**Direction**
Count the lines in the listing below that contain the word "moved", treating uppercase and lowercase as different. Reply with the number alone.
%%
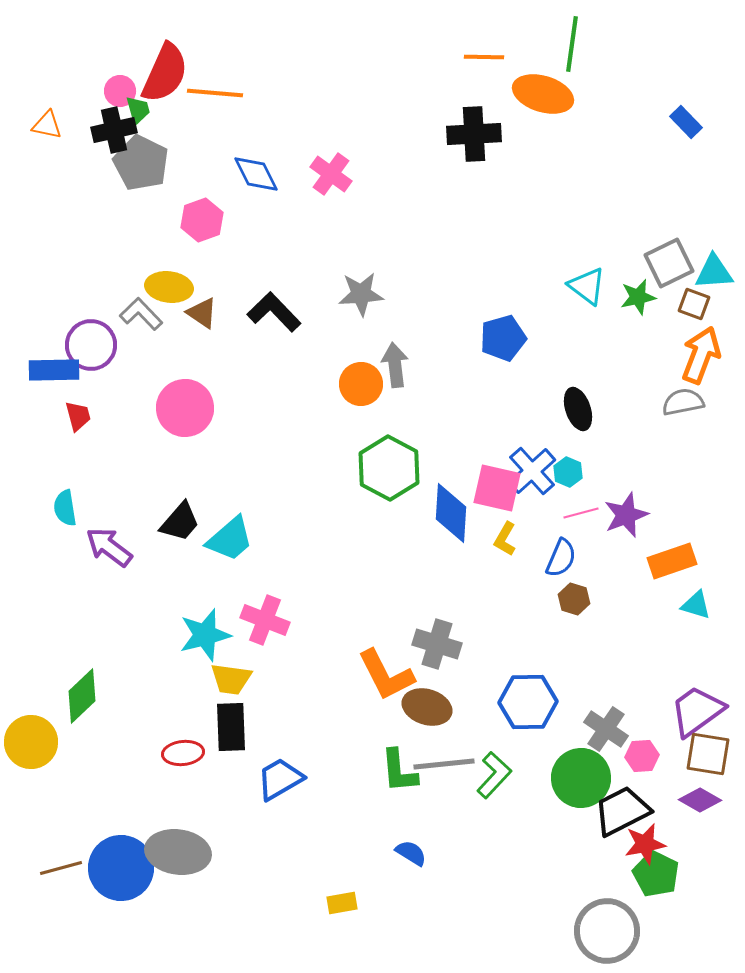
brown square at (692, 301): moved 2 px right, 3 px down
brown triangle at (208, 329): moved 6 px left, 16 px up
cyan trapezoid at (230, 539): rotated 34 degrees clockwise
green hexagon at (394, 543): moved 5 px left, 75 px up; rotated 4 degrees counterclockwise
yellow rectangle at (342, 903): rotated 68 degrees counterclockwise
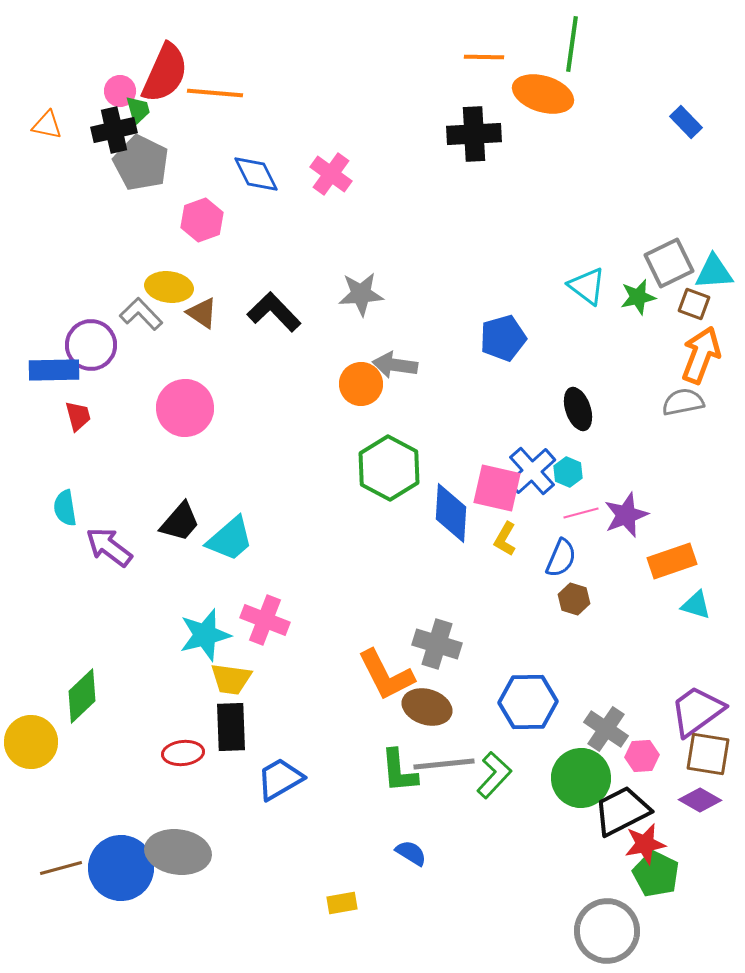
gray arrow at (395, 365): rotated 75 degrees counterclockwise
%%
**Result below**
3